WORK TO BE COMPLETED: Could the listing be repeated exactly, with every picture dropped?

GIVEN DATA:
=== Section Start ===

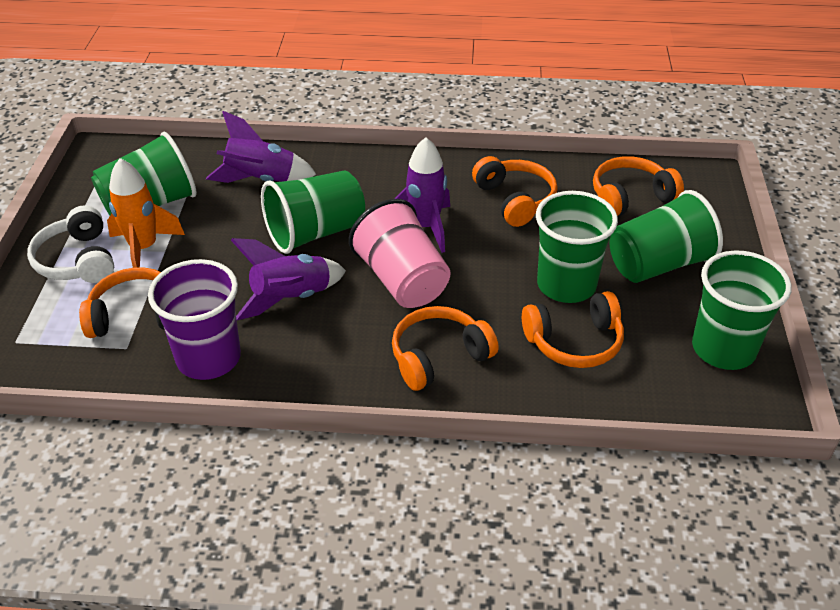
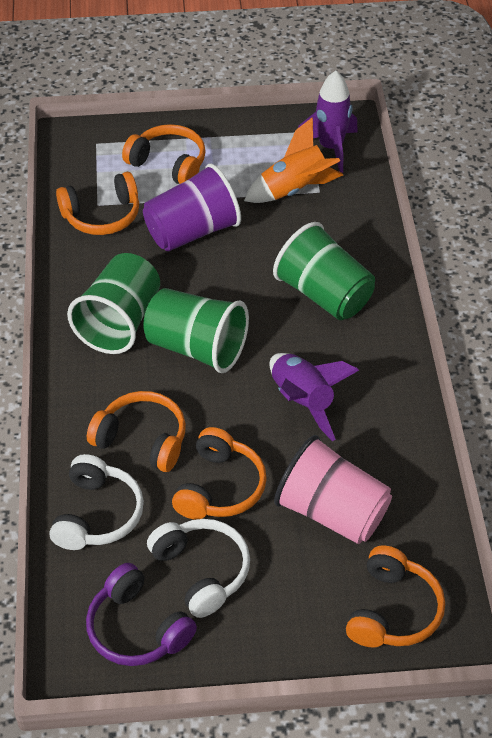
green cup: 5 -> 3
purple headphones: 0 -> 1
purple rocket: 3 -> 2
white headphones: 1 -> 2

=== Section End ===

RESULT OF THE TASK:
green cup: 5 -> 3
purple headphones: 0 -> 1
purple rocket: 3 -> 2
white headphones: 1 -> 2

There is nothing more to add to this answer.